*** Opening ENTRIES PROVIDED ***

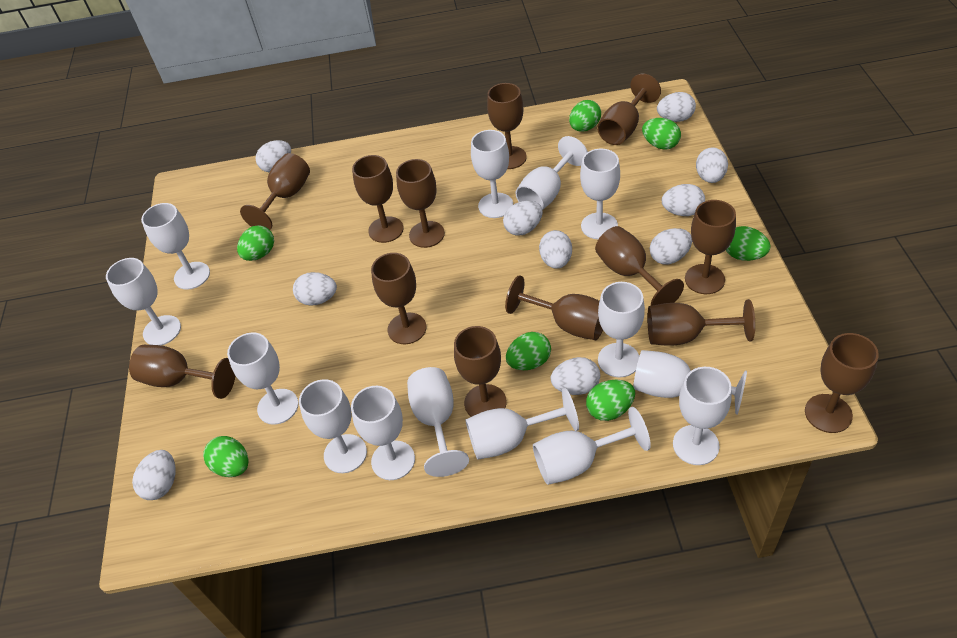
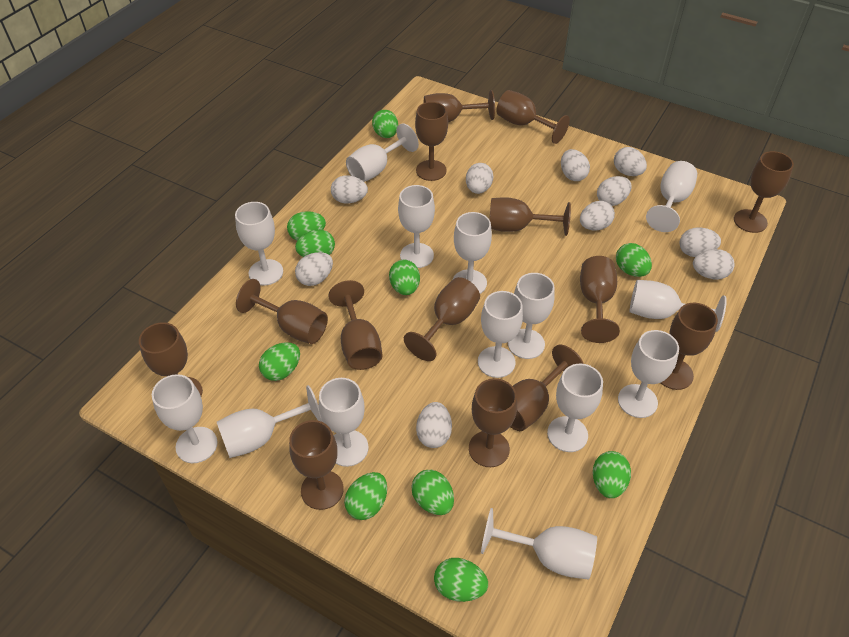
brown goblet: [129,345,235,399] [240,153,310,230] [352,155,403,243] [371,253,427,344] [396,159,445,248] [454,326,507,417] [487,83,527,169] [505,275,603,340] [595,226,684,306] [597,74,661,145] [648,299,755,346] [685,200,736,294] [805,333,879,433] = 13 -> [139,322,203,396] [236,279,328,344] [289,420,344,510] [328,280,383,370] [404,277,480,361] [415,102,448,181] [424,90,495,122] [469,378,517,467] [489,197,571,236] [497,90,570,144] [510,345,584,431] [580,256,620,343] [661,303,718,390] [734,151,794,233] = 14
green egg: [203,436,249,477] [237,225,274,261] [506,332,551,370] [569,100,601,132] [586,380,635,421] [642,118,681,150] [726,226,771,261] = 7 -> [259,342,300,381] [287,211,326,241] [295,230,335,257] [344,472,387,520] [372,110,398,138] [389,260,420,295] [411,470,454,515] [434,558,488,602] [593,451,631,498] [616,243,652,277] = 10

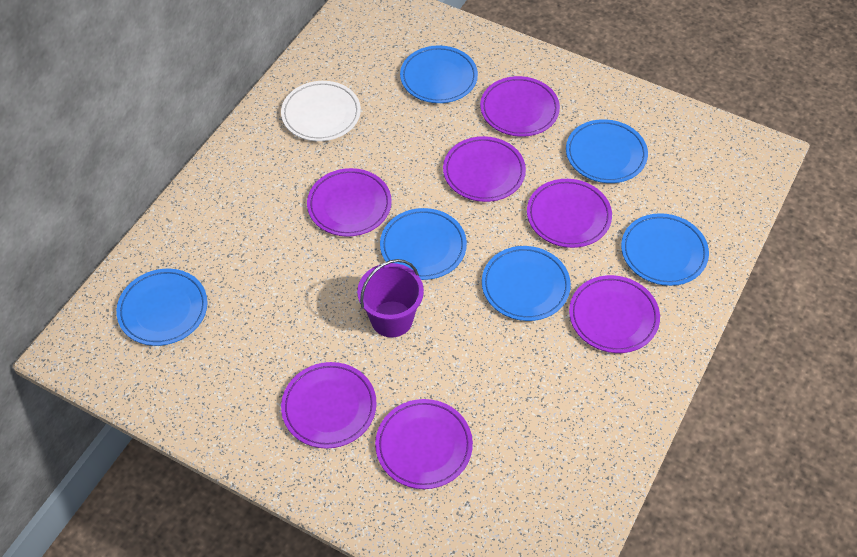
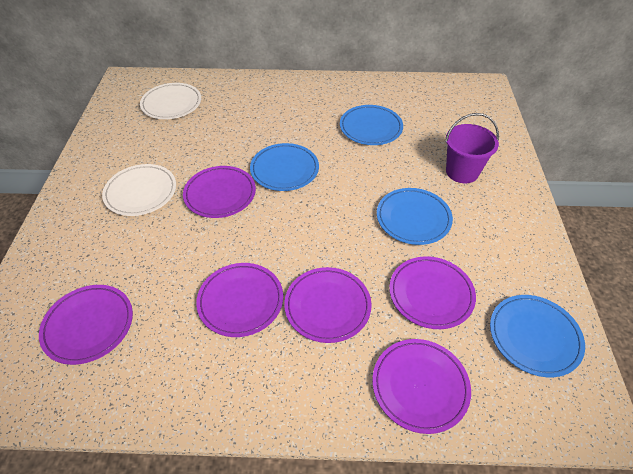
blue plate: [116,269,208,346] [380,208,467,280] [400,45,478,103] [482,246,571,321] [566,119,648,183] [621,213,709,286] = 6 -> [250,143,319,191] [340,105,403,145] [377,188,453,245] [490,295,585,377] = 4
purple plate: [281,362,377,449] [307,168,392,237] [375,399,473,489] [443,136,526,202] [480,76,560,137] [527,179,612,248] [569,275,660,353] = 7 -> [39,285,133,365] [183,166,256,218] [196,263,283,337] [284,267,372,343] [372,339,471,434] [389,256,476,329] = 6
white plate: [281,81,361,141] = 1 -> [102,164,176,216] [140,83,201,119] = 2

*** Closing ENTRIES PROVIDED ***

* [EXERCISE BRIEF] Starting at the line with "purple plate: [281,362,377,449]", copy every line up to and including the last one in the entries above.

* [TASK RESULT]
purple plate: [281,362,377,449] [307,168,392,237] [375,399,473,489] [443,136,526,202] [480,76,560,137] [527,179,612,248] [569,275,660,353] = 7 -> [39,285,133,365] [183,166,256,218] [196,263,283,337] [284,267,372,343] [372,339,471,434] [389,256,476,329] = 6
white plate: [281,81,361,141] = 1 -> [102,164,176,216] [140,83,201,119] = 2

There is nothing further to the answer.